▶ [Instructions to follow] Leave every picture out and give back the lines below from the first through the line that holds "(578, 317) = (733, 335): pink", exactly as written.

▶ [Extracted records]
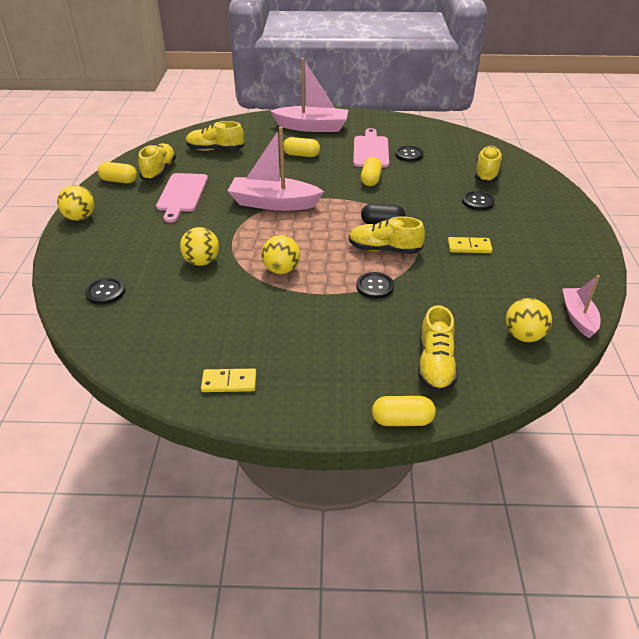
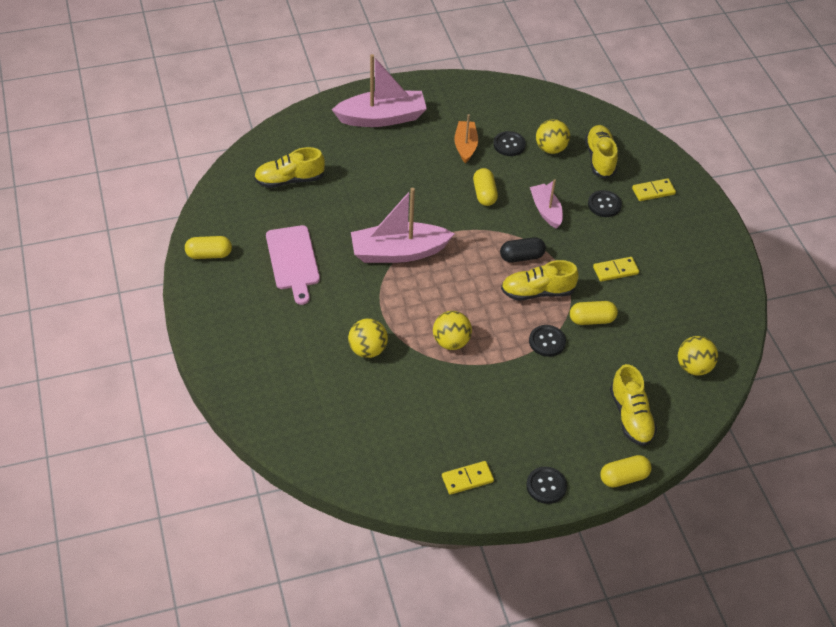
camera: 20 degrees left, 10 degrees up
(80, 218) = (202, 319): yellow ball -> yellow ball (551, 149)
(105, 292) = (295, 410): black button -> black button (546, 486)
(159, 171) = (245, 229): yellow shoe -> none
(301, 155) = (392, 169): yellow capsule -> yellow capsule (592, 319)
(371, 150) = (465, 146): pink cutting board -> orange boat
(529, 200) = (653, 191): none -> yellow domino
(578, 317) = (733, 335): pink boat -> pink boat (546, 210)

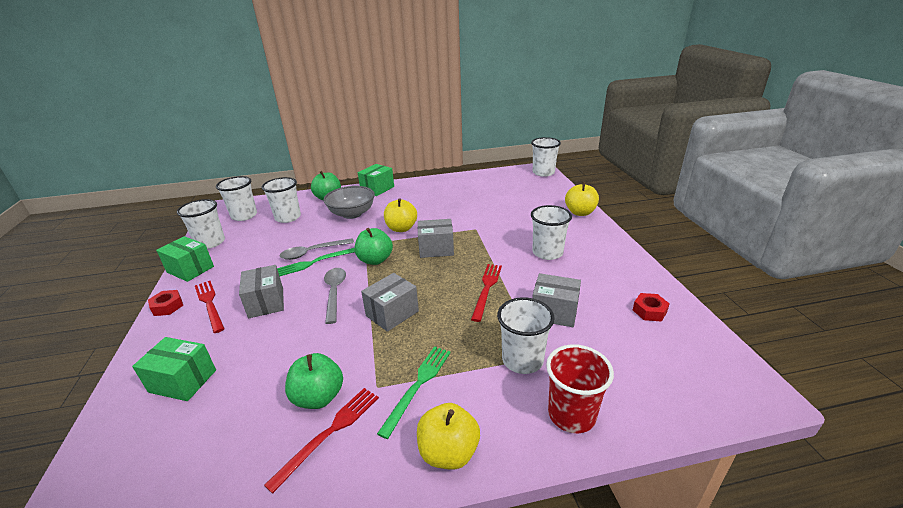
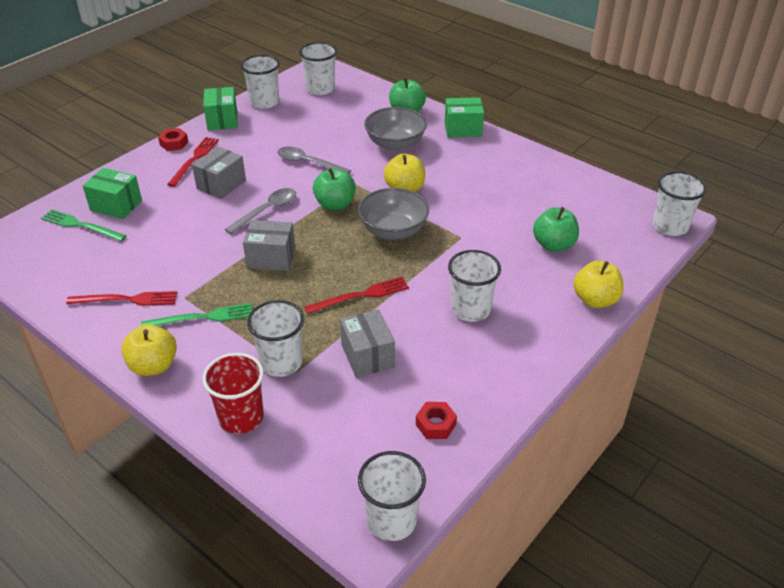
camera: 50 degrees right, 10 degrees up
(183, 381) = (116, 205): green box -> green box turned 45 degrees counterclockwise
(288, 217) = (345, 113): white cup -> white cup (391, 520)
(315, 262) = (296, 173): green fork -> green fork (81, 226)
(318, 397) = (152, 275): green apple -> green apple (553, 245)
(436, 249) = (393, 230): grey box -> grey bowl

▶ [Written response]
camera: 20 degrees left, 10 degrees up
(80, 218) = (202, 319): yellow ball -> yellow ball (551, 149)
(105, 292) = (295, 410): black button -> black button (546, 486)
(159, 171) = (245, 229): yellow shoe -> none
(301, 155) = (392, 169): yellow capsule -> yellow capsule (592, 319)
(371, 150) = (465, 146): pink cutting board -> orange boat
(529, 200) = (653, 191): none -> yellow domino
(578, 317) = (733, 335): pink boat -> pink boat (546, 210)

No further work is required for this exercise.